== Segment start ==

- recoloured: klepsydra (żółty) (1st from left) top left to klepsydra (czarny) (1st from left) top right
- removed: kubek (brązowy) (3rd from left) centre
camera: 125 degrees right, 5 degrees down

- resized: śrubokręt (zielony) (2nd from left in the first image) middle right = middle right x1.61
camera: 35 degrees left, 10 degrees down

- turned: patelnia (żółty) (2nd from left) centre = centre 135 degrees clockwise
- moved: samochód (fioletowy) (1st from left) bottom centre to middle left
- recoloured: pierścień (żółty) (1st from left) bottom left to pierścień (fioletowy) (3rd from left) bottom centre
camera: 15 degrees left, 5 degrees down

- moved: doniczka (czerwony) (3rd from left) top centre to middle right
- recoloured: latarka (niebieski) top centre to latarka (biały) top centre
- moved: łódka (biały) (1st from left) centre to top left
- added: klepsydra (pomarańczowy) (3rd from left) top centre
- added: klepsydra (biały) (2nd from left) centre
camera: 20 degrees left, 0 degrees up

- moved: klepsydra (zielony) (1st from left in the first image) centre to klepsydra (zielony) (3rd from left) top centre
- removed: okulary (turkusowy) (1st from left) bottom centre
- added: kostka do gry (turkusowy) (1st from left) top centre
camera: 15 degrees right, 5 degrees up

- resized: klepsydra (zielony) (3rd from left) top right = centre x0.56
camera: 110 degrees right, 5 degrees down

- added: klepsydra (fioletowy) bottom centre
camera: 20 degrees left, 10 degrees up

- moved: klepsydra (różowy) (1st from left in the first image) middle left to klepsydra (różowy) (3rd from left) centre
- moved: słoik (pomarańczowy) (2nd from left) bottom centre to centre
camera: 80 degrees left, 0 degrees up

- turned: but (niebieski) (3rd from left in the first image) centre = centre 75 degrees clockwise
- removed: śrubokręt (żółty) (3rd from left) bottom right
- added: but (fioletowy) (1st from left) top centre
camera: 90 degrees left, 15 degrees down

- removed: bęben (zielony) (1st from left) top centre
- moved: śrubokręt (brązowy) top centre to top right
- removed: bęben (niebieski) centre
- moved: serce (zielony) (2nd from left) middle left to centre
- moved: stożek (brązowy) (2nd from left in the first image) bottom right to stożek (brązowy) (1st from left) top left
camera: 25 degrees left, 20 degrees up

== Segment end ==

### Work request:
Transcribe, exactly as written, all lines of the entries above from the first to the one containing "- resized: śrubokręt", and no more.

### Reply to the task:
- recoloured: klepsydra (żółty) (1st from left) top left to klepsydra (czarny) (1st from left) top right
- removed: kubek (brązowy) (3rd from left) centre
camera: 125 degrees right, 5 degrees down

- resized: śrubokręt (zielony) (2nd from left in the first image) middle right = middle right x1.61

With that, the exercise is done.